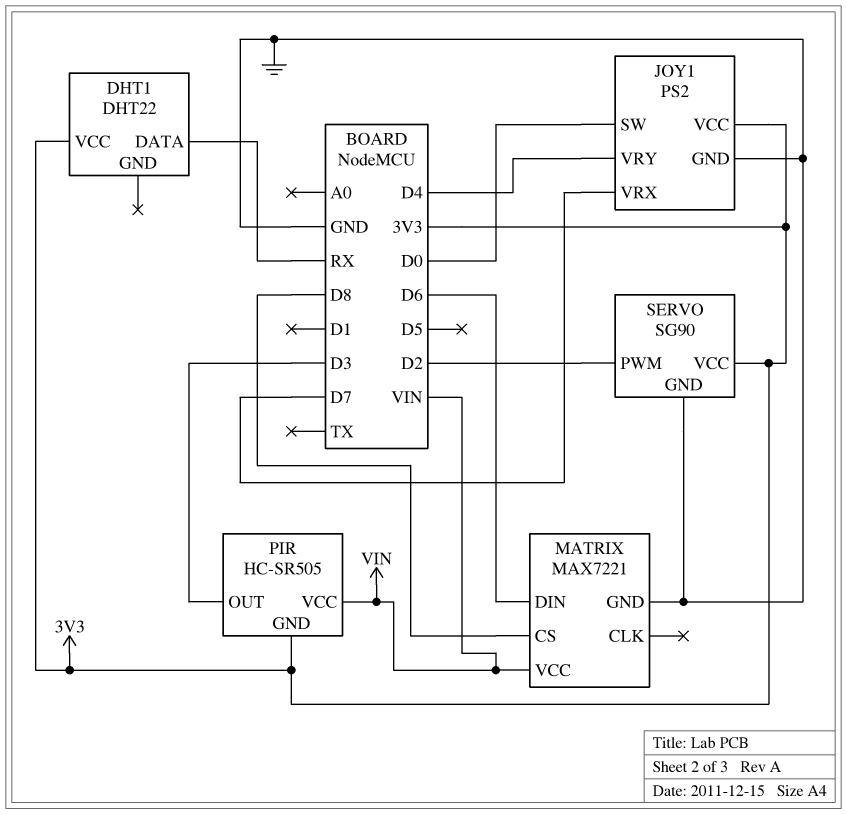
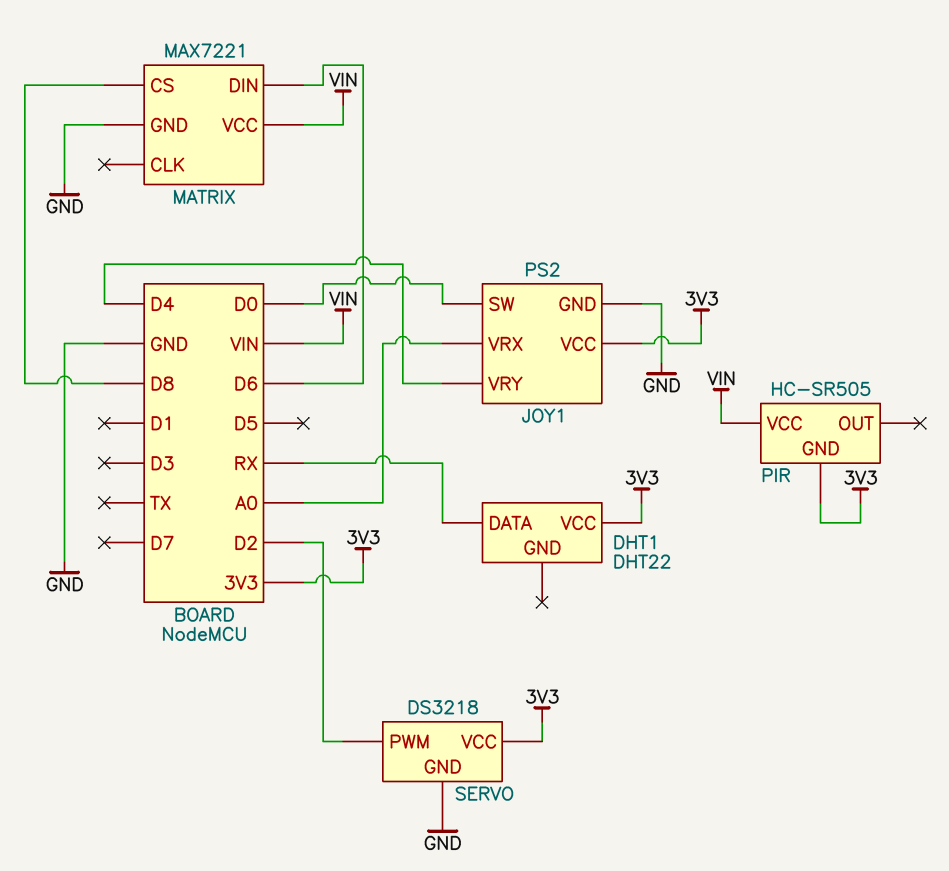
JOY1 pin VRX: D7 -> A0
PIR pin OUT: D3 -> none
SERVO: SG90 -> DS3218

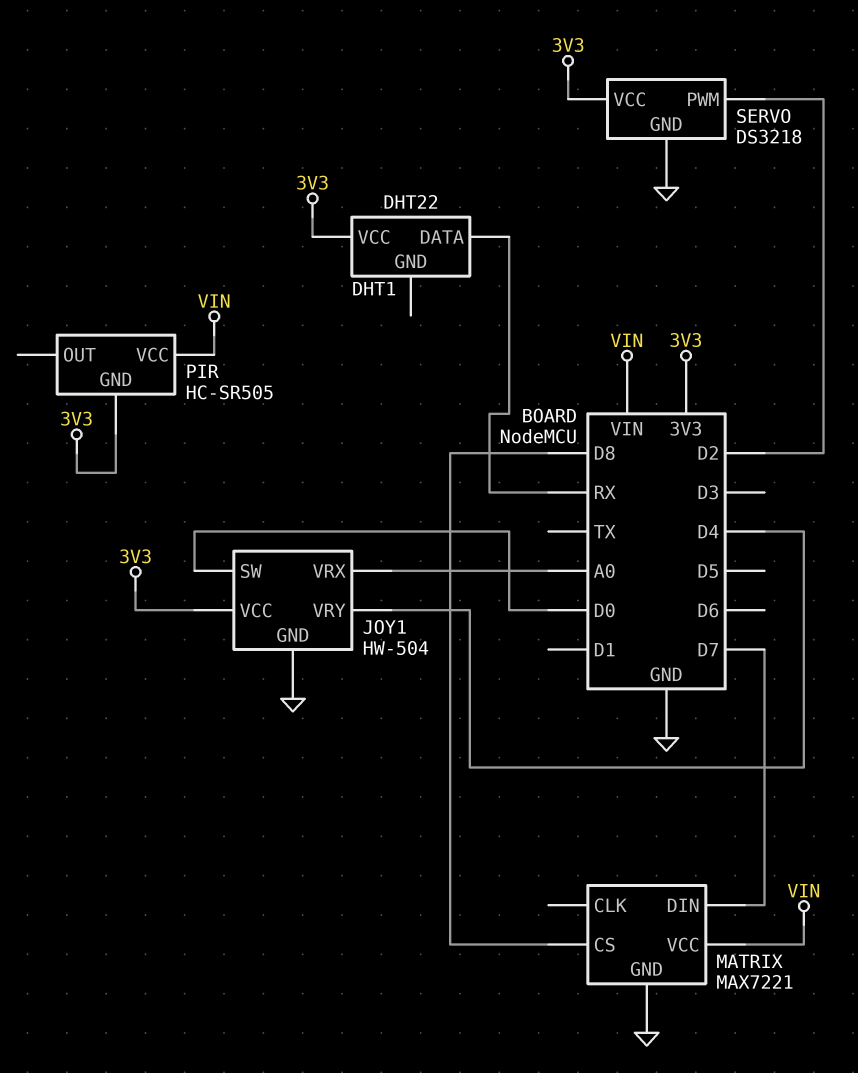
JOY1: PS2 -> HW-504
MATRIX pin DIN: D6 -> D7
---
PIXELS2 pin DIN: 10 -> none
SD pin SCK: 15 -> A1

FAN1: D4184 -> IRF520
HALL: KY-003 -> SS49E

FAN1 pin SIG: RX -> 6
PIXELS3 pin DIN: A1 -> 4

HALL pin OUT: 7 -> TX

> [PROMPT]: Scan the records for the string "none" and show every line that contains it.

> [RESPONSE BOX]:
PIR pin OUT: D3 -> none
PIXELS2 pin DIN: 10 -> none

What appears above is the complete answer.